• **About this task**
Nothing but the lines below between the line holding "none -> PINK GLUE STICK [462, 53, 484, 114]" and the line holding "camera: 85 degrees left, 5 degrees up", inclusive, should appear in the answer, each set down exactly.

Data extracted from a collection
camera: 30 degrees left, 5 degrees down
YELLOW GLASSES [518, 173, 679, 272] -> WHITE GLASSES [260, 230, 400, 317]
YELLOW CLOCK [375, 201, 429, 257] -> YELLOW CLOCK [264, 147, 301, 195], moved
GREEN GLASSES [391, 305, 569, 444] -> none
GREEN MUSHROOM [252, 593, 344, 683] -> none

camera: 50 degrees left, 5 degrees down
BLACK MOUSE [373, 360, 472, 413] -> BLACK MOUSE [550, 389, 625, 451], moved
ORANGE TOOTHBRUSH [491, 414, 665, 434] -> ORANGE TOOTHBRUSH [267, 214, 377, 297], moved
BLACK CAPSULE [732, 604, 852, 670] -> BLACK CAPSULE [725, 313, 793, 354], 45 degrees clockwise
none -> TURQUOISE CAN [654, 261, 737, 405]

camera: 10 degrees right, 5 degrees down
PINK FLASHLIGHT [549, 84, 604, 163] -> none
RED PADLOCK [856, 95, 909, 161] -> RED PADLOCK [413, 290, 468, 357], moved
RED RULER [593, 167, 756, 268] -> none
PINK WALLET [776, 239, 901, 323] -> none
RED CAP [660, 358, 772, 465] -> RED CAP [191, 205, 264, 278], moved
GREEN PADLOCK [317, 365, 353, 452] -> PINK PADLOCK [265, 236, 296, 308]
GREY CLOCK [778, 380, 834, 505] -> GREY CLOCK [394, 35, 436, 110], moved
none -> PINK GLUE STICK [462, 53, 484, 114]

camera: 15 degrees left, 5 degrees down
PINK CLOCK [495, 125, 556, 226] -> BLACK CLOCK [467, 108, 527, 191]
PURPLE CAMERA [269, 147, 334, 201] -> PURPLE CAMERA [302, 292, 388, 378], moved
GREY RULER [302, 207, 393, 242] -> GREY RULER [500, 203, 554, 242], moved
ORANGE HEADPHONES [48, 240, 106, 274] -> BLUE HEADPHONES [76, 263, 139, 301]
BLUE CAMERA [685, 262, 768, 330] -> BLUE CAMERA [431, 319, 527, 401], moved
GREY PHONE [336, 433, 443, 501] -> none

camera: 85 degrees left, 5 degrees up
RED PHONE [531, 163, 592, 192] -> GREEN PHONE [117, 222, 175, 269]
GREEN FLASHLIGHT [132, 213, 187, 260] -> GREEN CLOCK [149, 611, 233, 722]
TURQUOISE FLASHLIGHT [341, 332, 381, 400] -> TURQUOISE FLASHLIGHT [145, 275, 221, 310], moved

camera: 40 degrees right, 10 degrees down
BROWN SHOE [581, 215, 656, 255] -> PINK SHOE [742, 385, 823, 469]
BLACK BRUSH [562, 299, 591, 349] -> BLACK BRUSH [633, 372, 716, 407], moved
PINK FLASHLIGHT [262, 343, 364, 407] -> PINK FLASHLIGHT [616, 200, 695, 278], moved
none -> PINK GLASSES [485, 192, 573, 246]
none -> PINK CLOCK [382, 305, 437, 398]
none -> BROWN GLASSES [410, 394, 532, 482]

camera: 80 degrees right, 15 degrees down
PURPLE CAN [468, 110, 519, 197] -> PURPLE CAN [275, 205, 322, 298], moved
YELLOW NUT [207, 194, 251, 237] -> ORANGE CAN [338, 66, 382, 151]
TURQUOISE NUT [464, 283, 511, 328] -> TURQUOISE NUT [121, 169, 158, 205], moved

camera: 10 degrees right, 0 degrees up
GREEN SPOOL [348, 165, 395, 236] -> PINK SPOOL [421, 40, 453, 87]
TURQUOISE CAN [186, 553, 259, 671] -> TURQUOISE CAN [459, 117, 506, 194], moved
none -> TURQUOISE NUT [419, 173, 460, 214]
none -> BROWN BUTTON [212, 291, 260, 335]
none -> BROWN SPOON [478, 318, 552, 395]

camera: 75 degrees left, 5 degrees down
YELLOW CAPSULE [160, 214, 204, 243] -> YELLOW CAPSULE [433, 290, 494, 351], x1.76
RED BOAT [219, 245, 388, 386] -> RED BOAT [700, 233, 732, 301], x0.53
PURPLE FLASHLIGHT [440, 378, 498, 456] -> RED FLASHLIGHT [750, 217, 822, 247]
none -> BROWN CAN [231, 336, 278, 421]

• **Answer**
none -> PINK GLUE STICK [462, 53, 484, 114]

camera: 15 degrees left, 5 degrees down
PINK CLOCK [495, 125, 556, 226] -> BLACK CLOCK [467, 108, 527, 191]
PURPLE CAMERA [269, 147, 334, 201] -> PURPLE CAMERA [302, 292, 388, 378], moved
GREY RULER [302, 207, 393, 242] -> GREY RULER [500, 203, 554, 242], moved
ORANGE HEADPHONES [48, 240, 106, 274] -> BLUE HEADPHONES [76, 263, 139, 301]
BLUE CAMERA [685, 262, 768, 330] -> BLUE CAMERA [431, 319, 527, 401], moved
GREY PHONE [336, 433, 443, 501] -> none

camera: 85 degrees left, 5 degrees up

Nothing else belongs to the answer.